- [Problem requirements]: Show every line of the items below that contains the string "kern", copying each such line in full.

- [Data for this exercise]:
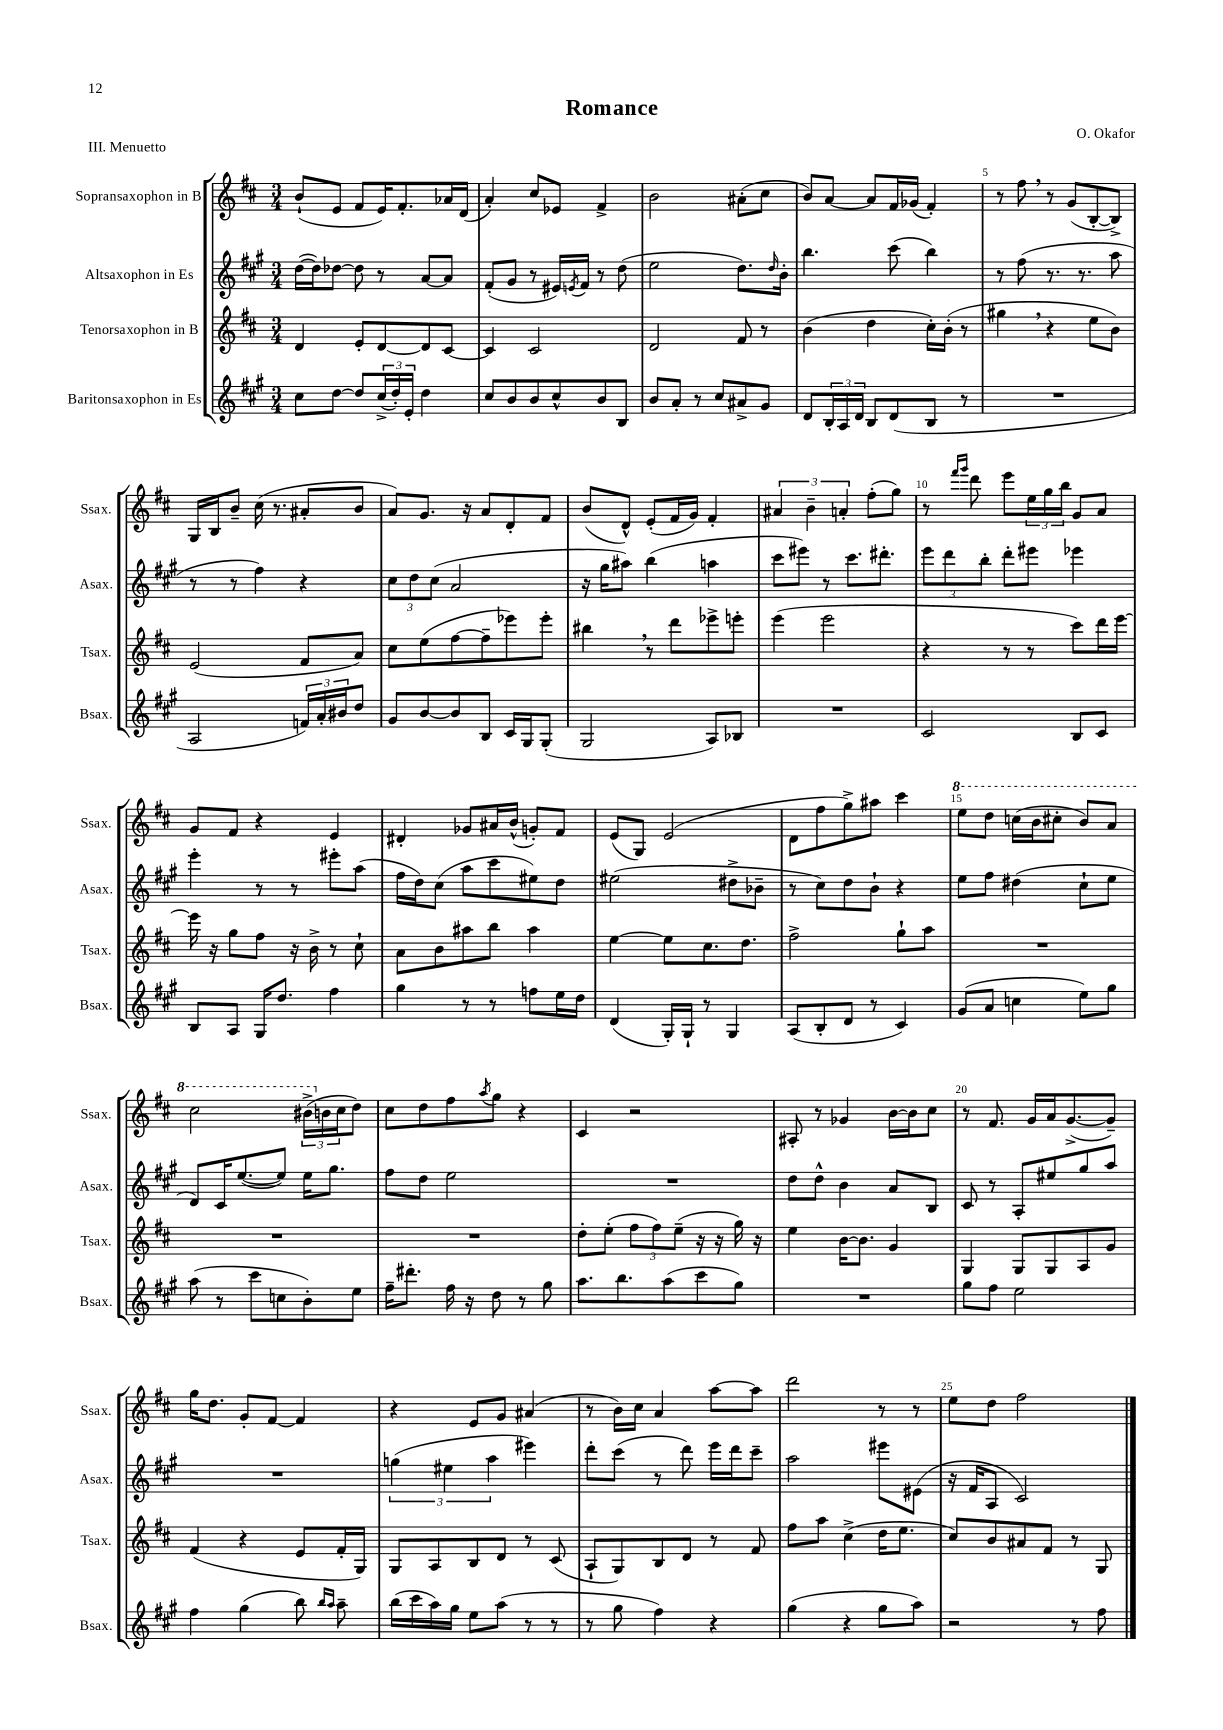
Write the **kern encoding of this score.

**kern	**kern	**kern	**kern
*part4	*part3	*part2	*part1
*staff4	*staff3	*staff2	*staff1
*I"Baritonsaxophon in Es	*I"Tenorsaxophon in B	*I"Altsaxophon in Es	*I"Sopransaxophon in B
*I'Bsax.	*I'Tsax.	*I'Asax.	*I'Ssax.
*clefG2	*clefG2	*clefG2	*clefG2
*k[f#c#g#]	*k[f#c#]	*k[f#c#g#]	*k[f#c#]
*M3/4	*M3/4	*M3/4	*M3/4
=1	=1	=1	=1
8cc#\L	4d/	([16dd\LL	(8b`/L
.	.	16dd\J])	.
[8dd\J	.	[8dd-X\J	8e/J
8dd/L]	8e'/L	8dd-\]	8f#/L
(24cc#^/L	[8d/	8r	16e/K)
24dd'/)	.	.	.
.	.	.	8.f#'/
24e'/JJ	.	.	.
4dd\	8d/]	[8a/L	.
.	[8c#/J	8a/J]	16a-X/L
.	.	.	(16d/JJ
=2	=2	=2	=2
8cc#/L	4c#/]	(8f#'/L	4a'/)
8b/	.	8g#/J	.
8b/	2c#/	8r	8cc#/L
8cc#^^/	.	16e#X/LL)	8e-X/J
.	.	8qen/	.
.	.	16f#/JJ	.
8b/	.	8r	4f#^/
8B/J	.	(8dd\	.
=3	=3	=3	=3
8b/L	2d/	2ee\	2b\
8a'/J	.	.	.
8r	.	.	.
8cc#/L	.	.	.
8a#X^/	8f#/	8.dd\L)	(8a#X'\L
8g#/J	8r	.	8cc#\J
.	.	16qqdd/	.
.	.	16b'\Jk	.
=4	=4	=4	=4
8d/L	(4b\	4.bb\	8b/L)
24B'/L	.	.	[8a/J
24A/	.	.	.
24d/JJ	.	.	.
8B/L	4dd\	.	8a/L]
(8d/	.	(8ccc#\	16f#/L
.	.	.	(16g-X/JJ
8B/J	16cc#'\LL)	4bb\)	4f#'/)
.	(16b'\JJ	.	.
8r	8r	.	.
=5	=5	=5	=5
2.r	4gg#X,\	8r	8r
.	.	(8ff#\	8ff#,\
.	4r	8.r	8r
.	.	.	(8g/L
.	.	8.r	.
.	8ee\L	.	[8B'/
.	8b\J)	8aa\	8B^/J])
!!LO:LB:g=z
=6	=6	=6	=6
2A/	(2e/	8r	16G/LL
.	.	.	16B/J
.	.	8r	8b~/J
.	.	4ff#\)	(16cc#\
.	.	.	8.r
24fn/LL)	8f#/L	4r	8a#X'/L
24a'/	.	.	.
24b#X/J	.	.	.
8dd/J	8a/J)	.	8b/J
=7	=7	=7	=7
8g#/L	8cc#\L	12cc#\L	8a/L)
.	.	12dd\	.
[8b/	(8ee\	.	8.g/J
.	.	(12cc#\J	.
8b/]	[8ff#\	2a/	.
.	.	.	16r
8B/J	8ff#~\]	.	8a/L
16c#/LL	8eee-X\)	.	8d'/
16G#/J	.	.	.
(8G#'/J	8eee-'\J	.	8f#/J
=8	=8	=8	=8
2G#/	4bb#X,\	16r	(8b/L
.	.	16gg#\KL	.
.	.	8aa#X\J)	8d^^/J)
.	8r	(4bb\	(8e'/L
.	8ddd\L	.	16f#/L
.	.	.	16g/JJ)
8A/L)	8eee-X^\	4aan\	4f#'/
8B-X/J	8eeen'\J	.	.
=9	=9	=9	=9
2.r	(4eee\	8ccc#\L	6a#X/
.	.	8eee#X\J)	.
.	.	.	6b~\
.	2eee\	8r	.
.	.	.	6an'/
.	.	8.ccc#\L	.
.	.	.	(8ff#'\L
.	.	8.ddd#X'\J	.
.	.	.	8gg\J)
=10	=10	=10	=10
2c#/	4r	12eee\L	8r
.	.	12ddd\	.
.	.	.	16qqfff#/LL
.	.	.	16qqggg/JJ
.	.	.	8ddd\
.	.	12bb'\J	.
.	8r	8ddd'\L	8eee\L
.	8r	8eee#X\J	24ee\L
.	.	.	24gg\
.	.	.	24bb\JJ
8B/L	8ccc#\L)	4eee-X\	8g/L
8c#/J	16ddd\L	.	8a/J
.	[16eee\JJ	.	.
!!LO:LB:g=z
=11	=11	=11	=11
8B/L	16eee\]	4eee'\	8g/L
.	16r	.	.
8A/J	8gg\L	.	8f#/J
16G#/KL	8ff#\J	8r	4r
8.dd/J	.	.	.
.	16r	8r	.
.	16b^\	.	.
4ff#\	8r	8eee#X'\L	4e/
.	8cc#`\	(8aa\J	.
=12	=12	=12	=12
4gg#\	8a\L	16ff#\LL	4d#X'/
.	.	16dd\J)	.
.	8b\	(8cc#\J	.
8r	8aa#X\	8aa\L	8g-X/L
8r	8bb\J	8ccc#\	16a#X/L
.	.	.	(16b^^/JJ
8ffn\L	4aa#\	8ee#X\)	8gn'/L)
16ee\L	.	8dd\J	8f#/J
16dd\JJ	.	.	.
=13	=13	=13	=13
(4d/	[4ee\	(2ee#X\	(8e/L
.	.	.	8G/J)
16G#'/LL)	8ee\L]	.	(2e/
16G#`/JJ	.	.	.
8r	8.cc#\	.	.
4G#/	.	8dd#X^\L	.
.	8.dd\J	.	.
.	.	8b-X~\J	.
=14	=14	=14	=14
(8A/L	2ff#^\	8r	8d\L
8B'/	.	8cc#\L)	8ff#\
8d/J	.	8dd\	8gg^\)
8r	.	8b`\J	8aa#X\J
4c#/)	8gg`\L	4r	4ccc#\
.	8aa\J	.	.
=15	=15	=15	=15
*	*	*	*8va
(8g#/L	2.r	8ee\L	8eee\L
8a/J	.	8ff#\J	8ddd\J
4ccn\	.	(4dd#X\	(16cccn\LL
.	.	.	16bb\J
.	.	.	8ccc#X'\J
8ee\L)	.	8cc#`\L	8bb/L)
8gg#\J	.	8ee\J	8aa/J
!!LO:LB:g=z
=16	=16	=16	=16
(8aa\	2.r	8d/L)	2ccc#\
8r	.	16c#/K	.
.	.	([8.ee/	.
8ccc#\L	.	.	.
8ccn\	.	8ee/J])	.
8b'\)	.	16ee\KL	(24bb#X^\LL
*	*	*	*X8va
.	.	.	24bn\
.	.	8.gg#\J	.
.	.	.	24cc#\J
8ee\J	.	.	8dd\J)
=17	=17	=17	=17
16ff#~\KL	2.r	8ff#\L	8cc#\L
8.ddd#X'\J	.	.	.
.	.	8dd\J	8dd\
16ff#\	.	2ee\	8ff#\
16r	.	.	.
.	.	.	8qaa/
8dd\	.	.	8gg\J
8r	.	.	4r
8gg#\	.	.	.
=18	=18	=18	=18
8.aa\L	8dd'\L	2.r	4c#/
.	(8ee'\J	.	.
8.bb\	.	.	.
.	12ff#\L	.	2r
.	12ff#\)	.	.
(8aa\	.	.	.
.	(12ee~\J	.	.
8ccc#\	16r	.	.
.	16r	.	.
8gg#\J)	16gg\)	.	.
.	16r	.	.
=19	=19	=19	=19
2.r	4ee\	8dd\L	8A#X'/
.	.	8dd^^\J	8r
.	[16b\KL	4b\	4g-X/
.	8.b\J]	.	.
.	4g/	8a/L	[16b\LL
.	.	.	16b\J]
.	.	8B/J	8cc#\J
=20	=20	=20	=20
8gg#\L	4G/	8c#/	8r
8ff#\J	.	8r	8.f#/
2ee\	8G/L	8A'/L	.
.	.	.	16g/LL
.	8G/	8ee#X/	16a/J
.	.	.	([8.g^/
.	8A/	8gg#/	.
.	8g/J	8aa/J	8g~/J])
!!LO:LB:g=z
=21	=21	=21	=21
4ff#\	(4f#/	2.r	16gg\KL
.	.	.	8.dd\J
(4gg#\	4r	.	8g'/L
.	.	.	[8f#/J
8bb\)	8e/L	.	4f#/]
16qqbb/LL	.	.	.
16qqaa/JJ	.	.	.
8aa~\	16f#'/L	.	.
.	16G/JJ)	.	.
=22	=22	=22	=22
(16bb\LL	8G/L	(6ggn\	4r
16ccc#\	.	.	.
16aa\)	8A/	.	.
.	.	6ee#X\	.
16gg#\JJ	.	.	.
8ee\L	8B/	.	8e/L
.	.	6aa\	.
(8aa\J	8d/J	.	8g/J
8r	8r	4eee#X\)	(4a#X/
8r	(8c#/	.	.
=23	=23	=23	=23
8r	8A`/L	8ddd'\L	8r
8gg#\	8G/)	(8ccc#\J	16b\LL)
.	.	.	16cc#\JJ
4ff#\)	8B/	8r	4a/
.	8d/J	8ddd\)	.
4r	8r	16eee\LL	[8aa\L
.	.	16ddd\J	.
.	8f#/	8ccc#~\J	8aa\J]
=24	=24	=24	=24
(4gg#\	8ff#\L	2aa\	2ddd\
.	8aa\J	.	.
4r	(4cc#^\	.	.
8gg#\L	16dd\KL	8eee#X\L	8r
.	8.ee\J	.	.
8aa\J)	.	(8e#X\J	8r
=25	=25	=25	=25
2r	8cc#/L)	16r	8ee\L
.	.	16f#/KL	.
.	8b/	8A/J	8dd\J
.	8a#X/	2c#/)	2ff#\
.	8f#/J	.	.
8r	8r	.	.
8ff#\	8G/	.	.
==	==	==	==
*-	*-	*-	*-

- [Exercise result]:
Write the **kern encoding of this score.
**kern	**kern	**kern	**kern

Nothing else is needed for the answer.